[Coordinate-based change listings]
···
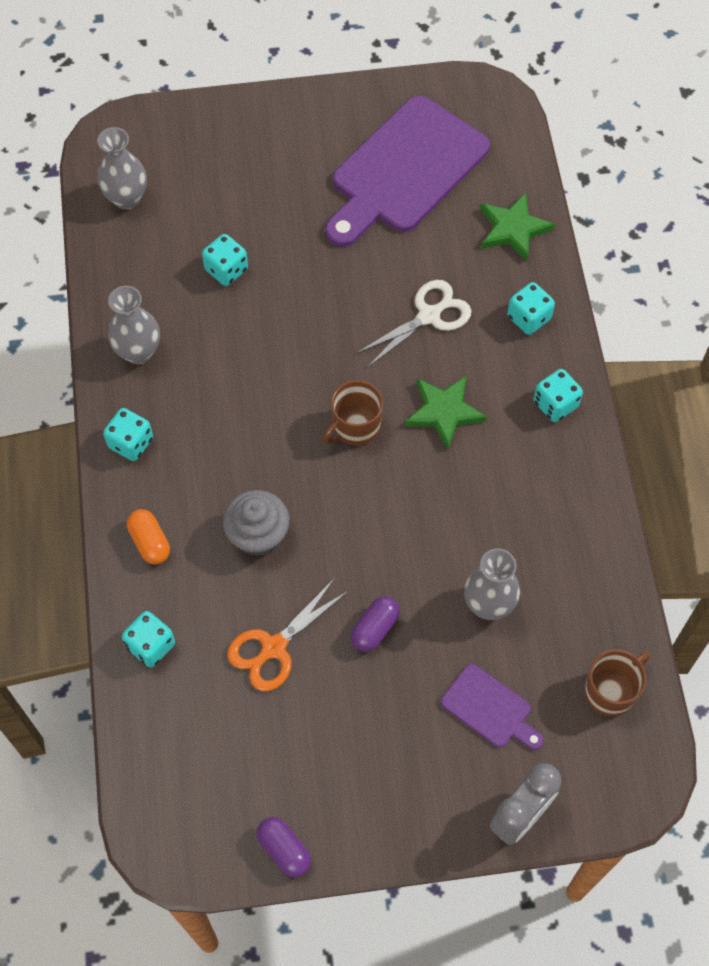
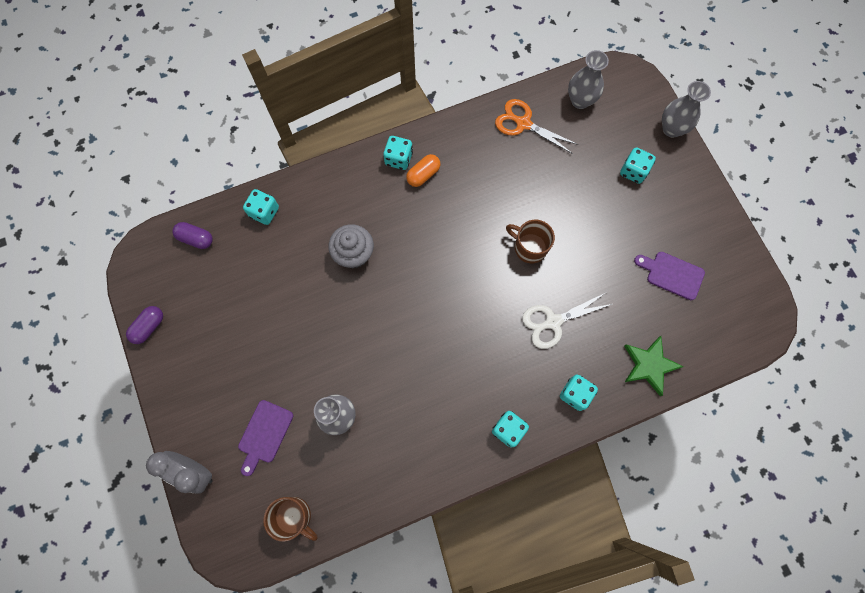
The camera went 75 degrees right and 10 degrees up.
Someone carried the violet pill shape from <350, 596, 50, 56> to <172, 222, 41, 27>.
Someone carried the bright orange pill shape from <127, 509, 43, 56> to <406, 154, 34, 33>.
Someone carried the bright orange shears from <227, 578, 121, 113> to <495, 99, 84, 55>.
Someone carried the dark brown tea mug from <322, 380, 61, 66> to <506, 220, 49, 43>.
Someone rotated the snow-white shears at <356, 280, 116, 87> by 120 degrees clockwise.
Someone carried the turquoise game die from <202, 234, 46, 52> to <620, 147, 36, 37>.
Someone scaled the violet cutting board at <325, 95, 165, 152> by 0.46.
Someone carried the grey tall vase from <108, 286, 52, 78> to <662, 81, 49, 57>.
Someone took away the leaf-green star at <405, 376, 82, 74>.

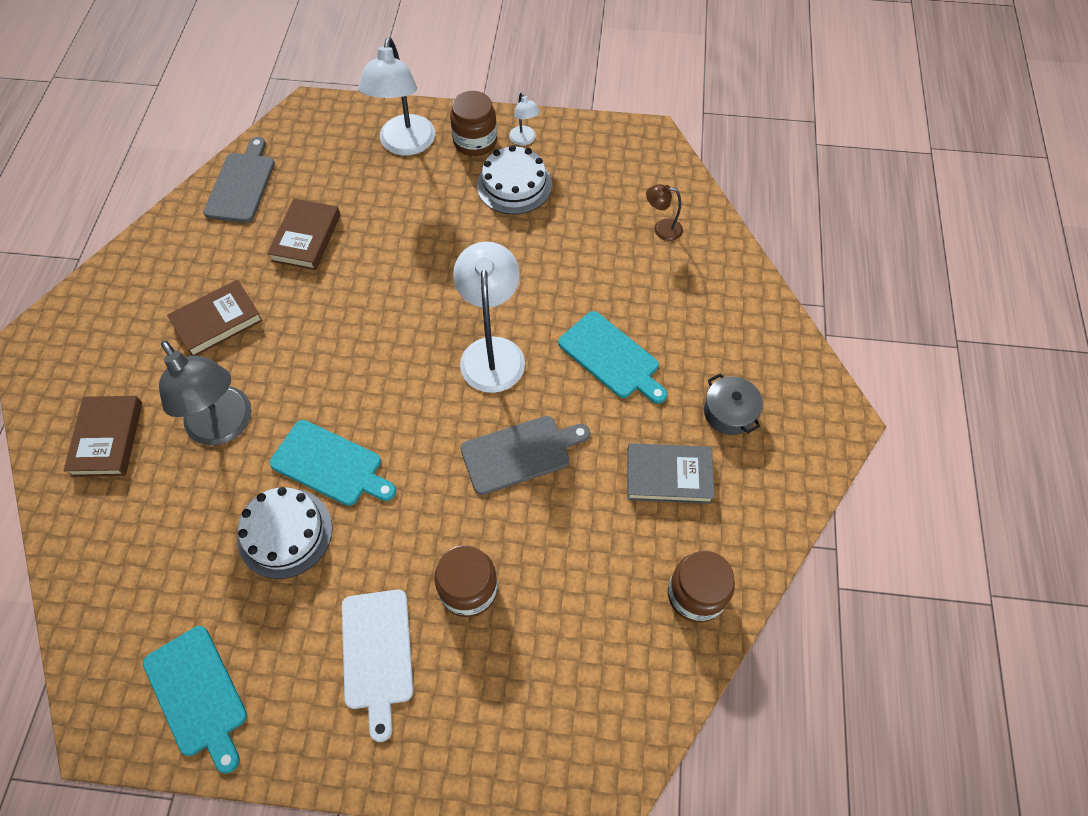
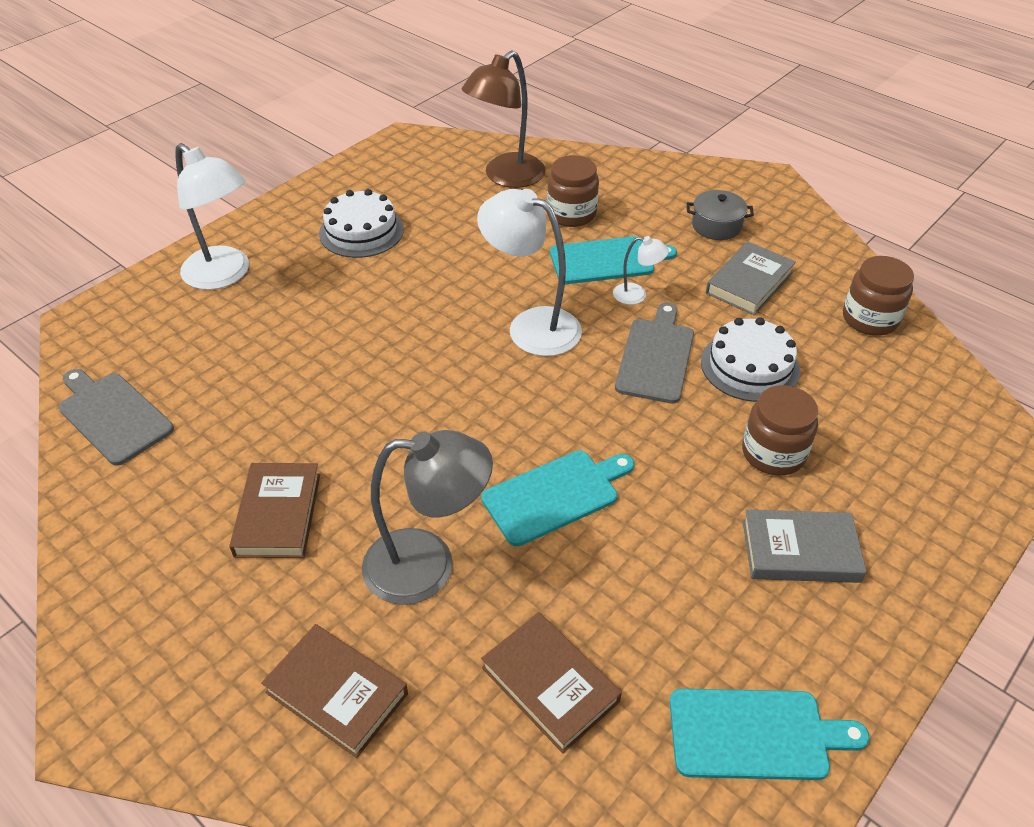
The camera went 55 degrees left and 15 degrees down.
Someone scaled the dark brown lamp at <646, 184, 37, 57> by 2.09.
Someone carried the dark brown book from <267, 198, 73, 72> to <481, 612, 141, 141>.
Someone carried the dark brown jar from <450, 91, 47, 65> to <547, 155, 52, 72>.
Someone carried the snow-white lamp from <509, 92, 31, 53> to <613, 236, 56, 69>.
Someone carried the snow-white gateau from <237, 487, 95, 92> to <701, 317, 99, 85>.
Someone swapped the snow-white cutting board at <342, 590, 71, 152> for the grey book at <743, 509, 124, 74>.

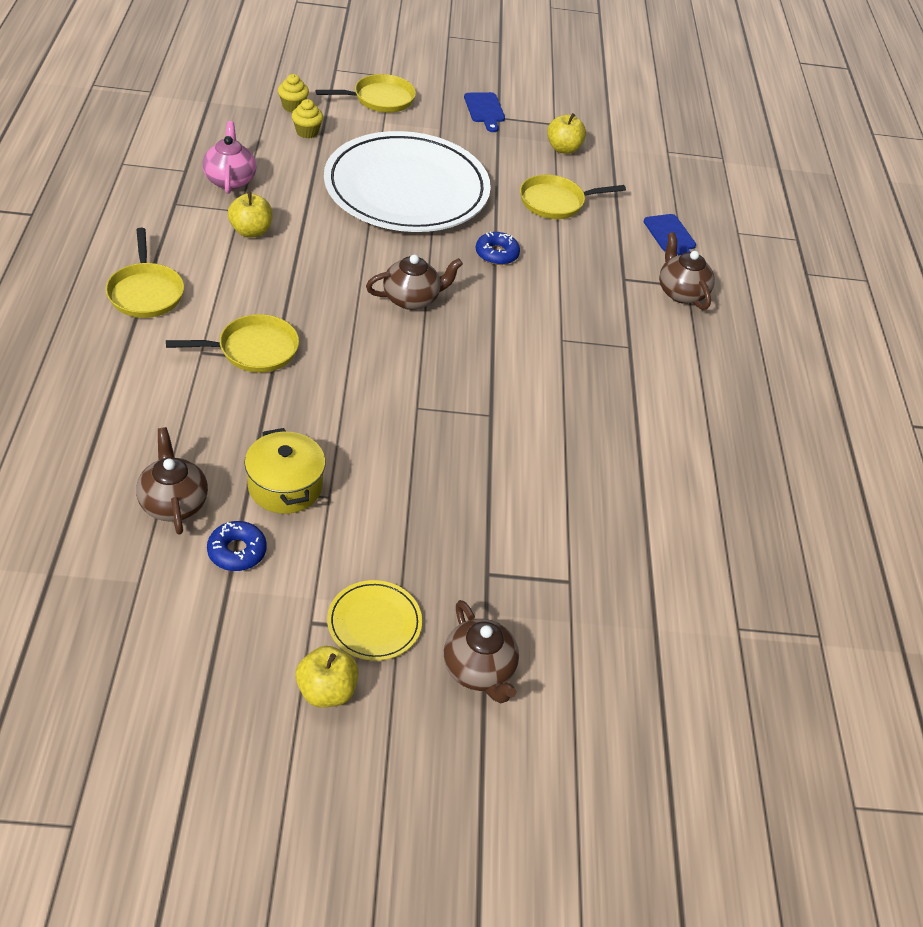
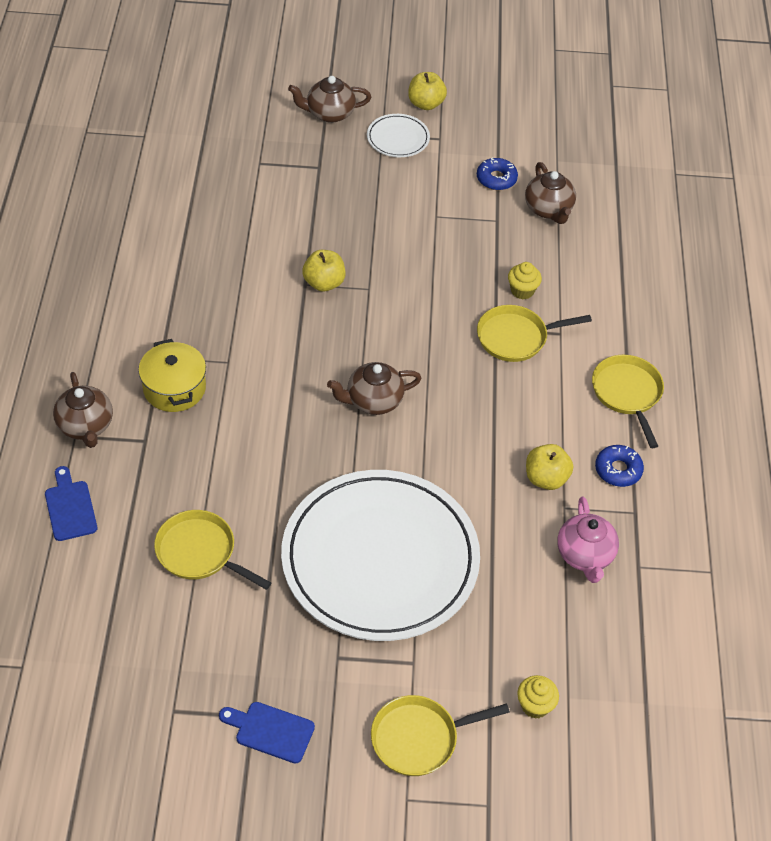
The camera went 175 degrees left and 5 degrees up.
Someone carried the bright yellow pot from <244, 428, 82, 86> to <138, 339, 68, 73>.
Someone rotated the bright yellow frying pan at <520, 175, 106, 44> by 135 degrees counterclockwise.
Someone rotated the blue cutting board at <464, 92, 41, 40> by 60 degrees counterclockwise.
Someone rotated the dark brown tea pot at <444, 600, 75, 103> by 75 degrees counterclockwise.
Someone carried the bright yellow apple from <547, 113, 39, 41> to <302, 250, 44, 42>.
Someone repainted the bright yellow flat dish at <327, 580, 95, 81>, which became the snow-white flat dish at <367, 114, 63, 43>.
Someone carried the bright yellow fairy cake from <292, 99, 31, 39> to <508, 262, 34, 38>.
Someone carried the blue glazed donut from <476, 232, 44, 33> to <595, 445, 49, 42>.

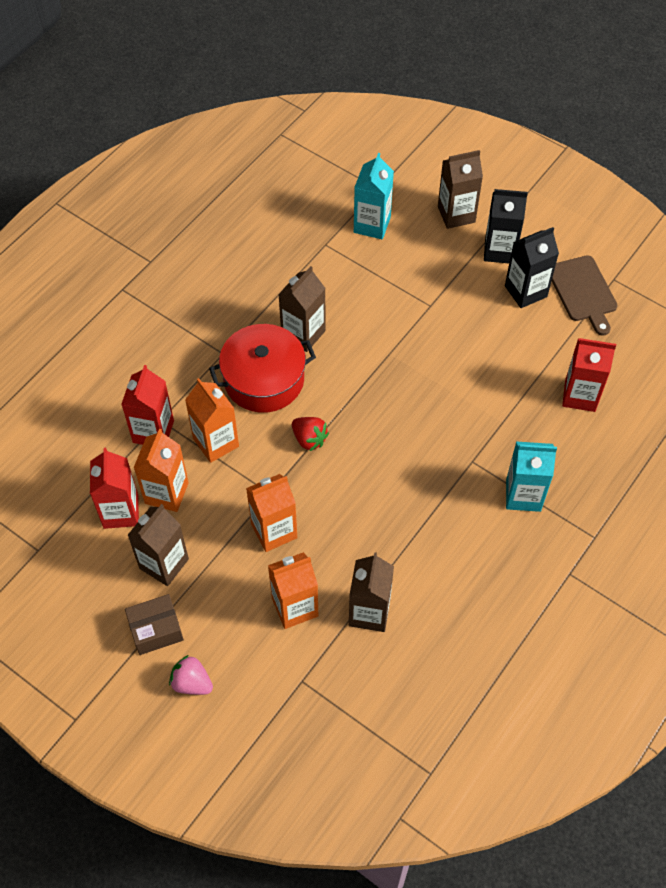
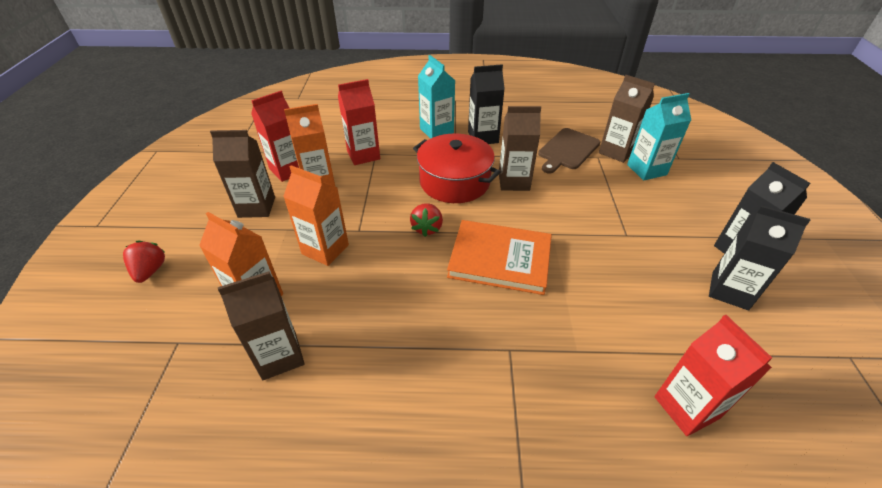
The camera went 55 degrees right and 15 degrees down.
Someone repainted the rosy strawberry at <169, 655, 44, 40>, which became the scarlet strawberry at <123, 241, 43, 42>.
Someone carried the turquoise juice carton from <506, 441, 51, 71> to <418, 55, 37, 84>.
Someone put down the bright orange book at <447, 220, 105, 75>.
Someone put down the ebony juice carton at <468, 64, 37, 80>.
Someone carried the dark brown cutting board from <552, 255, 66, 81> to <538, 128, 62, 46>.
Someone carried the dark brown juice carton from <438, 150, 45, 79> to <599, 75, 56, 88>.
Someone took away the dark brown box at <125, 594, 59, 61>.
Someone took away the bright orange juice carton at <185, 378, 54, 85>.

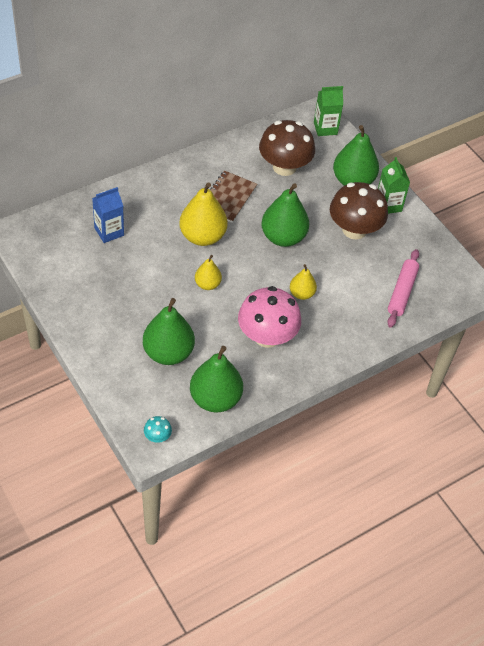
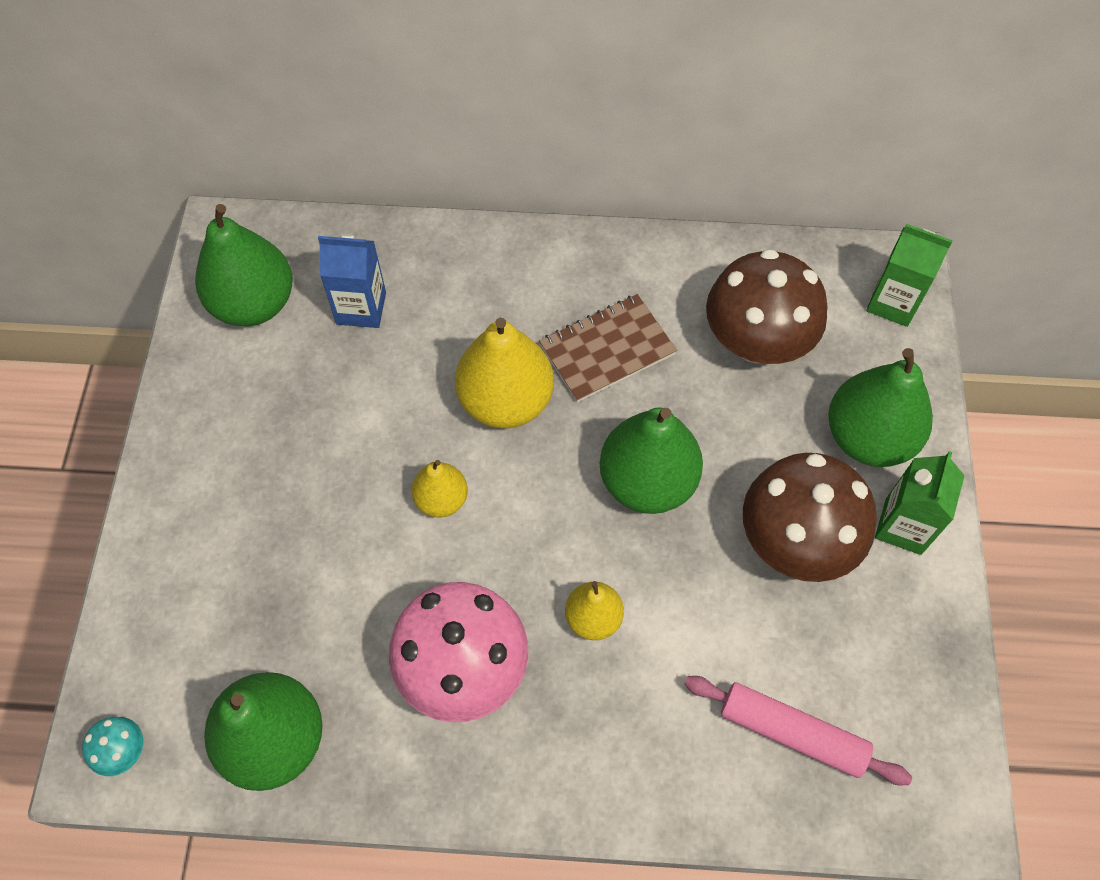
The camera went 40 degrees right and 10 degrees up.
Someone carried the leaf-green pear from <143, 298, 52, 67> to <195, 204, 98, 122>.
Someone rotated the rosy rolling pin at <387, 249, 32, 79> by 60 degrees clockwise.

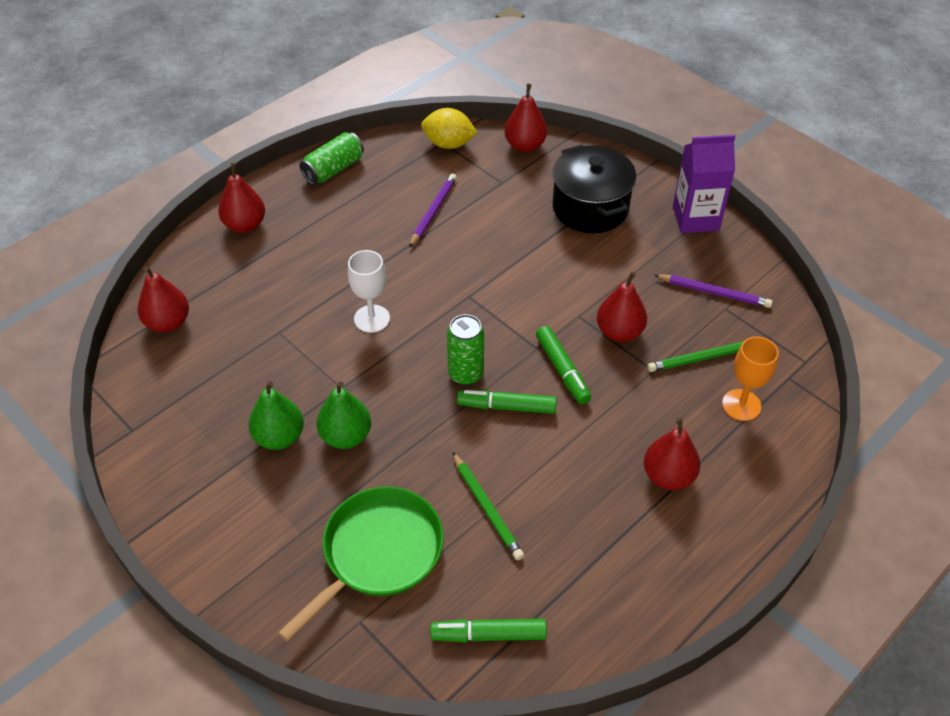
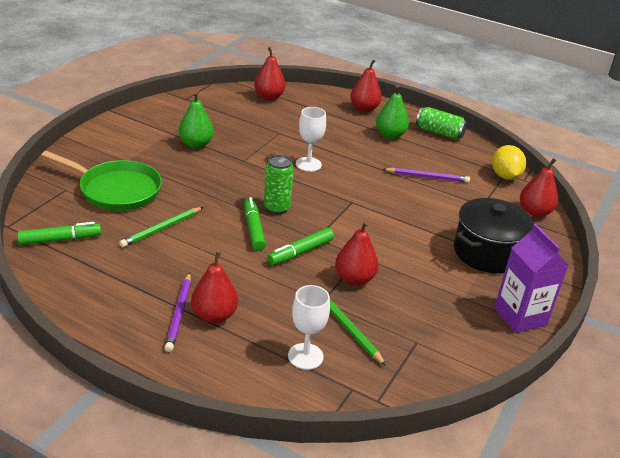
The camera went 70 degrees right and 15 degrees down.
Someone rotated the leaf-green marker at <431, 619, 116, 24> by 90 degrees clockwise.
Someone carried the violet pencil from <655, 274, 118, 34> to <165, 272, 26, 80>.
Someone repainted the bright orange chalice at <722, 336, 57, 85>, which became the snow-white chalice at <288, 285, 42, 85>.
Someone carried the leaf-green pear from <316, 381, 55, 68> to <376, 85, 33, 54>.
···
With the pictures left out, return each entry exactly as written.

> **The answer**:
The camera went 75 degrees right and 10 degrees up.
Someone carried the violet pill shape from <350, 596, 50, 56> to <172, 222, 41, 27>.
Someone carried the bright orange pill shape from <127, 509, 43, 56> to <406, 154, 34, 33>.
Someone carried the bright orange shears from <227, 578, 121, 113> to <495, 99, 84, 55>.
Someone carried the dark brown tea mug from <322, 380, 61, 66> to <506, 220, 49, 43>.
Someone rotated the snow-white shears at <356, 280, 116, 87> by 120 degrees clockwise.
Someone carried the turquoise game die from <202, 234, 46, 52> to <620, 147, 36, 37>.
Someone scaled the violet cutting board at <325, 95, 165, 152> by 0.46.
Someone carried the grey tall vase from <108, 286, 52, 78> to <662, 81, 49, 57>.
Someone took away the leaf-green star at <405, 376, 82, 74>.

The camera went 55 degrees left and 15 degrees down.
Someone scaled the dark brown lamp at <646, 184, 37, 57> by 2.09.
Someone carried the dark brown book from <267, 198, 73, 72> to <481, 612, 141, 141>.
Someone carried the dark brown jar from <450, 91, 47, 65> to <547, 155, 52, 72>.
Someone carried the snow-white lamp from <509, 92, 31, 53> to <613, 236, 56, 69>.
Someone carried the snow-white gateau from <237, 487, 95, 92> to <701, 317, 99, 85>.
Someone swapped the snow-white cutting board at <342, 590, 71, 152> for the grey book at <743, 509, 124, 74>.

The camera went 175 degrees left and 5 degrees up.
Someone carried the bright yellow pot from <244, 428, 82, 86> to <138, 339, 68, 73>.
Someone rotated the bright yellow frying pan at <520, 175, 106, 44> by 135 degrees counterclockwise.
Someone rotated the blue cutting board at <464, 92, 41, 40> by 60 degrees counterclockwise.
Someone rotated the dark brown tea pot at <444, 600, 75, 103> by 75 degrees counterclockwise.
Someone carried the bright yellow apple from <547, 113, 39, 41> to <302, 250, 44, 42>.
Someone repainted the bright yellow flat dish at <327, 580, 95, 81>, which became the snow-white flat dish at <367, 114, 63, 43>.
Someone carried the bright yellow fairy cake from <292, 99, 31, 39> to <508, 262, 34, 38>.
Someone carried the blue glazed donut from <476, 232, 44, 33> to <595, 445, 49, 42>.

The camera went 55 degrees right and 15 degrees down.
Someone repainted the rosy strawberry at <169, 655, 44, 40>, which became the scarlet strawberry at <123, 241, 43, 42>.
Someone carried the turquoise juice carton from <506, 441, 51, 71> to <418, 55, 37, 84>.
Someone put down the bright orange book at <447, 220, 105, 75>.
Someone put down the ebony juice carton at <468, 64, 37, 80>.
Someone carried the dark brown cutting board from <552, 255, 66, 81> to <538, 128, 62, 46>.
Someone carried the dark brown juice carton from <438, 150, 45, 79> to <599, 75, 56, 88>.
Someone took away the dark brown box at <125, 594, 59, 61>.
Someone took away the bright orange juice carton at <185, 378, 54, 85>.

The camera went 40 degrees right and 10 degrees up.
Someone carried the leaf-green pear from <143, 298, 52, 67> to <195, 204, 98, 122>.
Someone rotated the rosy rolling pin at <387, 249, 32, 79> by 60 degrees clockwise.

The camera went 70 degrees right and 15 degrees down.
Someone rotated the leaf-green marker at <431, 619, 116, 24> by 90 degrees clockwise.
Someone carried the violet pencil from <655, 274, 118, 34> to <165, 272, 26, 80>.
Someone repainted the bright orange chalice at <722, 336, 57, 85>, which became the snow-white chalice at <288, 285, 42, 85>.
Someone carried the leaf-green pear from <316, 381, 55, 68> to <376, 85, 33, 54>.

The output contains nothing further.